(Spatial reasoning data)
------------------------------------------------------------
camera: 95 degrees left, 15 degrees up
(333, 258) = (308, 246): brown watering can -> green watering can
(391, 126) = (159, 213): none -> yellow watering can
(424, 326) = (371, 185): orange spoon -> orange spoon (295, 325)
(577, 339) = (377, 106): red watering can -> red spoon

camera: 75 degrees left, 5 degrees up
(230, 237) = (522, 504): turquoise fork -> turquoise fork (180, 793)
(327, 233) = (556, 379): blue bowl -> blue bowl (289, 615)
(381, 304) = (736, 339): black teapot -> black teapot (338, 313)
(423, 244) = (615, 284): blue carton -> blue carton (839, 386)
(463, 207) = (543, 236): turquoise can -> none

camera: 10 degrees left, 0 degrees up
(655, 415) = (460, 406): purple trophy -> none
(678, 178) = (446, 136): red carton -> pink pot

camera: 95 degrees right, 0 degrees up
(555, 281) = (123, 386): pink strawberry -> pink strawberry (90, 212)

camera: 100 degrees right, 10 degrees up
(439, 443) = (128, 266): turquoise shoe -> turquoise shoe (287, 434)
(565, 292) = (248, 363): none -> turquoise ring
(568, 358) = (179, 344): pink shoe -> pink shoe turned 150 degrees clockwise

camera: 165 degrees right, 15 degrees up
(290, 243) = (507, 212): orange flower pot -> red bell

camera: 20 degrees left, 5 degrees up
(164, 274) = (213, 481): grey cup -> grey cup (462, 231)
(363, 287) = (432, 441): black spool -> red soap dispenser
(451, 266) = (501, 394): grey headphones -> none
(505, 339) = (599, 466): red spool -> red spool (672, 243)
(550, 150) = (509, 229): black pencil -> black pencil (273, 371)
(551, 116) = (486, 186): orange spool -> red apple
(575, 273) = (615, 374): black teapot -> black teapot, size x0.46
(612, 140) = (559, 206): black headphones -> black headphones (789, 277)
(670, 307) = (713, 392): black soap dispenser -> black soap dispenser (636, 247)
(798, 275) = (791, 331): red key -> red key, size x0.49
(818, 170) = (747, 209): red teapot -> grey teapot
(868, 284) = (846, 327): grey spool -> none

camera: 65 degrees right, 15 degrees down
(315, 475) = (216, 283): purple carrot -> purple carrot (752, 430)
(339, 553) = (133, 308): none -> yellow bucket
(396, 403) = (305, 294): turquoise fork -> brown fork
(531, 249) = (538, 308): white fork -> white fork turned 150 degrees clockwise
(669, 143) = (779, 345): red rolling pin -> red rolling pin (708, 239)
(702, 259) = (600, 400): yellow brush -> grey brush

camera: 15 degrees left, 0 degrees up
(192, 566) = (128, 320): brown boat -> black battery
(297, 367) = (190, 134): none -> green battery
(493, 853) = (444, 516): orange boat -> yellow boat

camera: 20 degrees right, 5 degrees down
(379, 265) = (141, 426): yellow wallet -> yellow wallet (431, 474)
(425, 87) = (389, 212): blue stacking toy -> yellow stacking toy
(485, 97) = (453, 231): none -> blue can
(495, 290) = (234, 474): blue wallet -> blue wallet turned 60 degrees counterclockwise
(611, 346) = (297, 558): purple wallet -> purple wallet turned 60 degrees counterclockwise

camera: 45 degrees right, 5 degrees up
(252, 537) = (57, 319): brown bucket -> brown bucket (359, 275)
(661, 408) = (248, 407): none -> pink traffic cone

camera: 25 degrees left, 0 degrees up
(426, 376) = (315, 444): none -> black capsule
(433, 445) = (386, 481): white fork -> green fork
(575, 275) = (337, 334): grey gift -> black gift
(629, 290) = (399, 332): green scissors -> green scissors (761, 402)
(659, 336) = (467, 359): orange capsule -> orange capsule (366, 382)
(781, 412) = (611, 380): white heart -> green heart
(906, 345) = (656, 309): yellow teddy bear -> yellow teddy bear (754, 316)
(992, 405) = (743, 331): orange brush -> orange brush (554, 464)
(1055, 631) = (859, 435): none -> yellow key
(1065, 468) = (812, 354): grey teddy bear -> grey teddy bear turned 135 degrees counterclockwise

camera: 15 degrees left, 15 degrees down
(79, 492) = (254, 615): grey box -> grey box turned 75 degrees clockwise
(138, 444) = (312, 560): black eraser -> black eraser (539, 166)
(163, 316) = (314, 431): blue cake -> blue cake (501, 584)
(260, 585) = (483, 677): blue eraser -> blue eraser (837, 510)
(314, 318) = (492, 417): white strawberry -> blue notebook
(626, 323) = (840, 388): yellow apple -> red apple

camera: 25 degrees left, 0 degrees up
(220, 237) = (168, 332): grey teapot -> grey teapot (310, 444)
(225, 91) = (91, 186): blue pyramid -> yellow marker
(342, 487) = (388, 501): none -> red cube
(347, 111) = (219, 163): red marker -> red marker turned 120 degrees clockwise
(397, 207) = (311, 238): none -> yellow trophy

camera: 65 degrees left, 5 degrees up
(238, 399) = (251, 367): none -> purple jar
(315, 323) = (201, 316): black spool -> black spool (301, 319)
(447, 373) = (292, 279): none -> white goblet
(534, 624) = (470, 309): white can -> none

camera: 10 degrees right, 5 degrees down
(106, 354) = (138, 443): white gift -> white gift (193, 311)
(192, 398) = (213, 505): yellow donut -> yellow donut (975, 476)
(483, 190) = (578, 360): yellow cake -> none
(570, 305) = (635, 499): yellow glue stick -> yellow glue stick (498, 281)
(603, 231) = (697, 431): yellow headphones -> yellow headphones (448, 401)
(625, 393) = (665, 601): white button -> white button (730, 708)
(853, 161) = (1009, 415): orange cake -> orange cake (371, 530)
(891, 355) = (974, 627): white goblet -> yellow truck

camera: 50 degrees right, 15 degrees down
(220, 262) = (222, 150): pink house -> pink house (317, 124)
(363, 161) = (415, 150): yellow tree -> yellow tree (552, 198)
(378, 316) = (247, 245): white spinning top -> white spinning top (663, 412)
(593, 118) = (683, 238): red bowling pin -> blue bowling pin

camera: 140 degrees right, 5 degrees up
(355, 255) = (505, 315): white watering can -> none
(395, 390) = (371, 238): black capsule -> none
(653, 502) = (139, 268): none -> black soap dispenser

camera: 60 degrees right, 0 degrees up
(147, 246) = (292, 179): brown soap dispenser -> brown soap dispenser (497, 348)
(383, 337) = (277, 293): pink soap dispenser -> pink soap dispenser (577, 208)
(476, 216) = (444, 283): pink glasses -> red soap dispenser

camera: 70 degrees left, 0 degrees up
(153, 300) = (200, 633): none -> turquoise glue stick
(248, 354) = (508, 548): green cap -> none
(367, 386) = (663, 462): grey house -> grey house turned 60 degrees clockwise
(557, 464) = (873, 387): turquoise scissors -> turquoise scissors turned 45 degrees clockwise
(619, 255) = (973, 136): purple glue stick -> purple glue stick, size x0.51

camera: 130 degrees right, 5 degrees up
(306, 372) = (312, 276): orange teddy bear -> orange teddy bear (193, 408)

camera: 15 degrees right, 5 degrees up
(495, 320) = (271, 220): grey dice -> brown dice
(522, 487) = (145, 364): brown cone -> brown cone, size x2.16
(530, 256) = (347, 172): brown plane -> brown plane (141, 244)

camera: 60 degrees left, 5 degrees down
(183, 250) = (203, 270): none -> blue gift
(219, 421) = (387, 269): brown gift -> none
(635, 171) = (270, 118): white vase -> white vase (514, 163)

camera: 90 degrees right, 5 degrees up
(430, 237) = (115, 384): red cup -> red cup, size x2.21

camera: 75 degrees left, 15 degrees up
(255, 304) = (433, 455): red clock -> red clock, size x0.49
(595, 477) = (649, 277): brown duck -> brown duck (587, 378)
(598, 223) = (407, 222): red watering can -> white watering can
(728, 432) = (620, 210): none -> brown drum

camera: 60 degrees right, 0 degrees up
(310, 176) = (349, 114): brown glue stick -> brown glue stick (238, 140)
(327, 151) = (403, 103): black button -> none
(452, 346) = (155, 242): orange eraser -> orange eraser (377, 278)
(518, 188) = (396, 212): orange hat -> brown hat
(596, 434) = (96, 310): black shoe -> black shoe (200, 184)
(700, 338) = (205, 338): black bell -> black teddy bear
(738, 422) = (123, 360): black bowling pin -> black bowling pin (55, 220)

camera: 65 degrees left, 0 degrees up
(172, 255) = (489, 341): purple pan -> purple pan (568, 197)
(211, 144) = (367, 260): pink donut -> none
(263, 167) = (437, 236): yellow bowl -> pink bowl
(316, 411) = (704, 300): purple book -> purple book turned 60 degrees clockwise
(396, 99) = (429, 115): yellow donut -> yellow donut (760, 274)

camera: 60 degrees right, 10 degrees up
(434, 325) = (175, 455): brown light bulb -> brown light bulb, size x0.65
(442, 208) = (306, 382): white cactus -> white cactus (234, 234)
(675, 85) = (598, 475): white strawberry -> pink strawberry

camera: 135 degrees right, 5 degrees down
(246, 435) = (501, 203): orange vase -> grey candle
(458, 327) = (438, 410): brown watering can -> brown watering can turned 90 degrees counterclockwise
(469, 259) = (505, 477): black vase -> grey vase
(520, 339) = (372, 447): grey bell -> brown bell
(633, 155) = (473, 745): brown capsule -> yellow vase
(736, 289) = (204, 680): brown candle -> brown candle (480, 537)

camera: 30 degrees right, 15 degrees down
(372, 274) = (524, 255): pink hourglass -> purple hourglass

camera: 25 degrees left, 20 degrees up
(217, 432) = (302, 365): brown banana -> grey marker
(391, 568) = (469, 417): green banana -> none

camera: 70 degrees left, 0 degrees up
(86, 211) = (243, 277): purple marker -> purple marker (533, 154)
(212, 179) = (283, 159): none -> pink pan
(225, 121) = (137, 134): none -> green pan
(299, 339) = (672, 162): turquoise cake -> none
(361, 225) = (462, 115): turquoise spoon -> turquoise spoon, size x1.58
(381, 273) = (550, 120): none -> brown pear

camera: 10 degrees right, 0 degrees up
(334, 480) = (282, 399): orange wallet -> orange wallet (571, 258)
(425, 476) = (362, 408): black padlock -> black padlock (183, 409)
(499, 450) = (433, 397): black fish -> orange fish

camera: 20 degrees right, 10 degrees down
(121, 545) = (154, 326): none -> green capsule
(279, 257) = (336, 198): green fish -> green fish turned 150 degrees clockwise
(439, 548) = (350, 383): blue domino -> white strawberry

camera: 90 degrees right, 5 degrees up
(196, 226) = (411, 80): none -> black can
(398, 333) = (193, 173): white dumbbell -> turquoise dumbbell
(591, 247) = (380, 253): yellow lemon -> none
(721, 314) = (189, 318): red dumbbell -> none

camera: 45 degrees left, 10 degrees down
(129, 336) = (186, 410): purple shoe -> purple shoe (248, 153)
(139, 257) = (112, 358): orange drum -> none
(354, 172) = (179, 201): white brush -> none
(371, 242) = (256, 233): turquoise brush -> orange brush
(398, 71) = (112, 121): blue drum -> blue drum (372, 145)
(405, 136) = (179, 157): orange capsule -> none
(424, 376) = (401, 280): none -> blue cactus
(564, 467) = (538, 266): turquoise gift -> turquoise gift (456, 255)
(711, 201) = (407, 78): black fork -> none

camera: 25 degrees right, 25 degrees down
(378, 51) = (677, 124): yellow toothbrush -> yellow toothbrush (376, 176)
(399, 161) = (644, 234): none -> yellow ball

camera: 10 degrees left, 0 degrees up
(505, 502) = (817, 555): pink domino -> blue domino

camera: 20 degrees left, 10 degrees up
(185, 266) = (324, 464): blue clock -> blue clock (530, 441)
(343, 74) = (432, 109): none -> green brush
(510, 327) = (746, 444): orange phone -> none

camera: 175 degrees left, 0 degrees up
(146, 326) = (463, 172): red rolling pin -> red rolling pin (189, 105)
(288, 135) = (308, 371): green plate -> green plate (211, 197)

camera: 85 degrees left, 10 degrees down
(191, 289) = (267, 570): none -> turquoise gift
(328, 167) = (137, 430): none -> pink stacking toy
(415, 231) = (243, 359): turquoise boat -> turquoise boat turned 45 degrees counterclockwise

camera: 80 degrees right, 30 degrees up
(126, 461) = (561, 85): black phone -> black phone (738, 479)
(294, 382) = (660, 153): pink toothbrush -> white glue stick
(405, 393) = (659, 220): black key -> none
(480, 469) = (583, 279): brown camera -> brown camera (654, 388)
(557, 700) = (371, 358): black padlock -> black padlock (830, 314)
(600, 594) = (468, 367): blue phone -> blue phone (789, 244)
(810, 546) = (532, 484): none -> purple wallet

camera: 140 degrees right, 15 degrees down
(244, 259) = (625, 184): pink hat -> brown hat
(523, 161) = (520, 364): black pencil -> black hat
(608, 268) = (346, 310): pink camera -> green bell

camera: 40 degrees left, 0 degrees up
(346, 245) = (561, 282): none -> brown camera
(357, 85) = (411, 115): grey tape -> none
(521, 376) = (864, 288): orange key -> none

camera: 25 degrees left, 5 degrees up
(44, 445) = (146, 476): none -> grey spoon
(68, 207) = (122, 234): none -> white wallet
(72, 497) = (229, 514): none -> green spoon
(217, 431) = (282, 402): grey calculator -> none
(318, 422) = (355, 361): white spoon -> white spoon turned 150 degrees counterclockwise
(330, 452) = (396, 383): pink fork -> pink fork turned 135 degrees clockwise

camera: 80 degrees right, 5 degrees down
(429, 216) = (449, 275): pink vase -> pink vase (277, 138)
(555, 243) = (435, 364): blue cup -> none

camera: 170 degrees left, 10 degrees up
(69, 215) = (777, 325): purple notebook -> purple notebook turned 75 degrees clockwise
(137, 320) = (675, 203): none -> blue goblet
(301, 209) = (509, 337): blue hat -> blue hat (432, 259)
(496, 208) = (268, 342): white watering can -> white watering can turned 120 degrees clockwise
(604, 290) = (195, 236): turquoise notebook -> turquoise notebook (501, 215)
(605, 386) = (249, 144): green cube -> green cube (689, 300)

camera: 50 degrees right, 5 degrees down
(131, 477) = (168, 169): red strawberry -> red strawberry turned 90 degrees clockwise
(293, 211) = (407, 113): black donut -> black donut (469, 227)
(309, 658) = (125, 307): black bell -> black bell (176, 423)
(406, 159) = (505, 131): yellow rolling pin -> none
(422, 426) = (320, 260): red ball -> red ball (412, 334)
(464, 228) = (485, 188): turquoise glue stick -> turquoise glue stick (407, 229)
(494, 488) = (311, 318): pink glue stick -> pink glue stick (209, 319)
------------------------------------------------------------
This task calls for the number of lines in the entries that contain the string "scissors", with no accompanying text.

> [Answer section] 2